**ABOUT THIS EXERCISE**
Emit the line that holds "U3 pin G1: none -> DGND" and all lines following it through the end of the data, verbatim, and nothing else.

◆ ◆ ◆ ◆

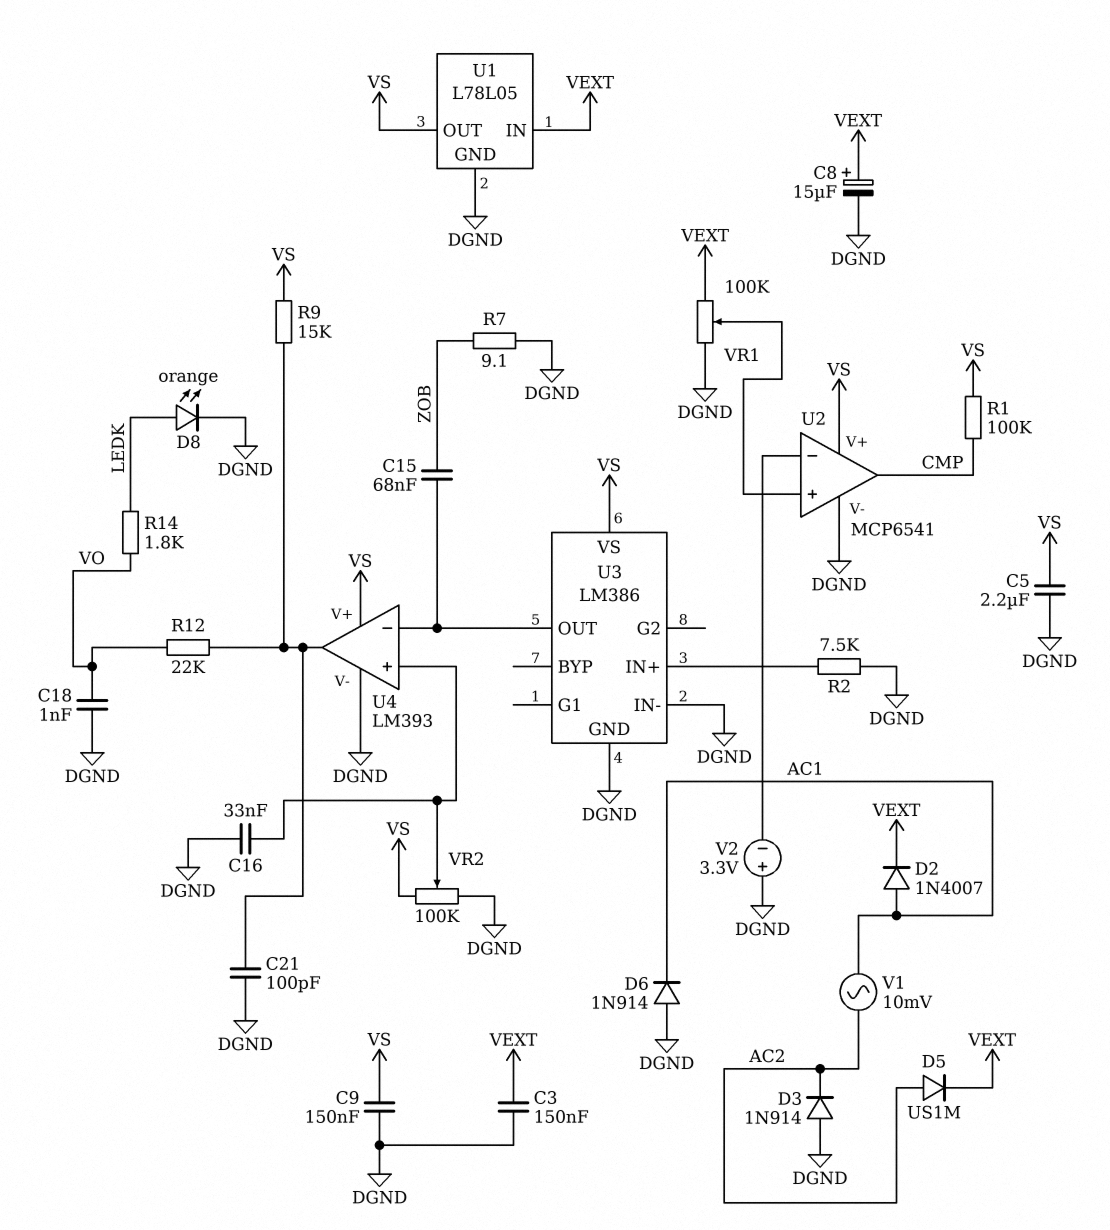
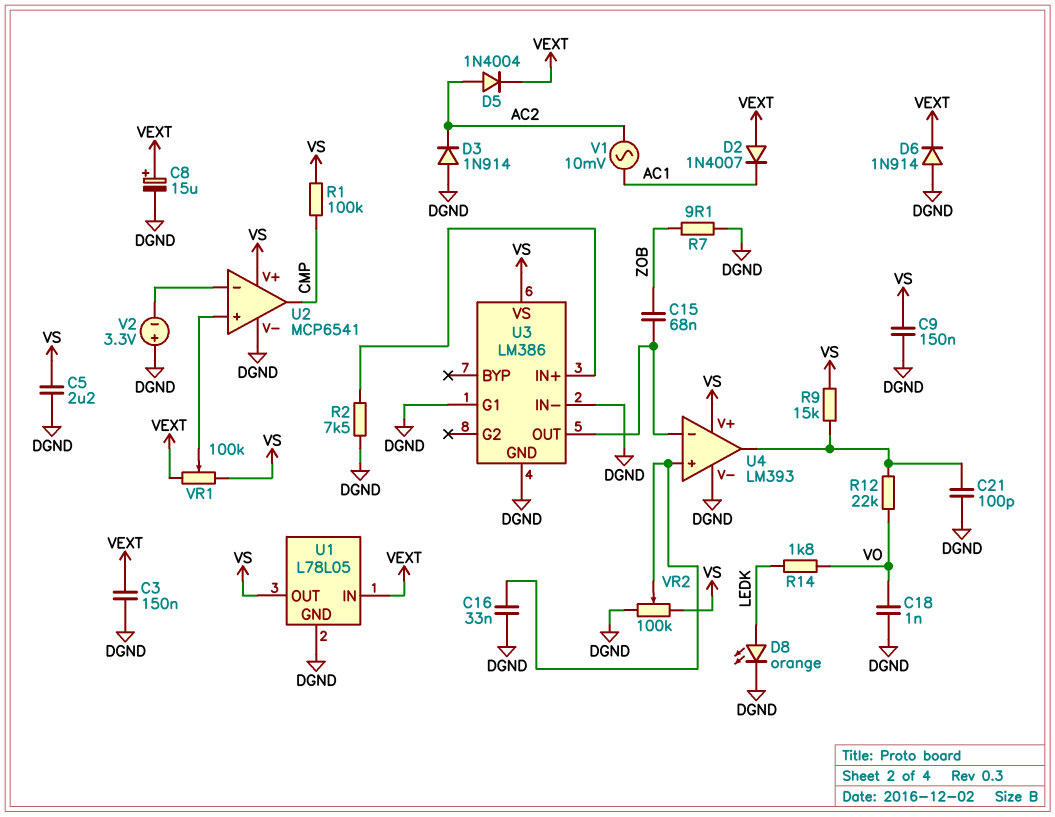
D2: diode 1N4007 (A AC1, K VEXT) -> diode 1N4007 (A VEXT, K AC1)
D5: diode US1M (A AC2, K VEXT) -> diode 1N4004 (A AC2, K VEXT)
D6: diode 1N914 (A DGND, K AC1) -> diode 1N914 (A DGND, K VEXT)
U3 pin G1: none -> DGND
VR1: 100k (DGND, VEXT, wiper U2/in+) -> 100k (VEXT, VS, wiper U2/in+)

◆ ◆ ◆ ◆

**WRITTEN SOLUTION**
U3 pin G1: none -> DGND
VR1: 100k (DGND, VEXT, wiper U2/in+) -> 100k (VEXT, VS, wiper U2/in+)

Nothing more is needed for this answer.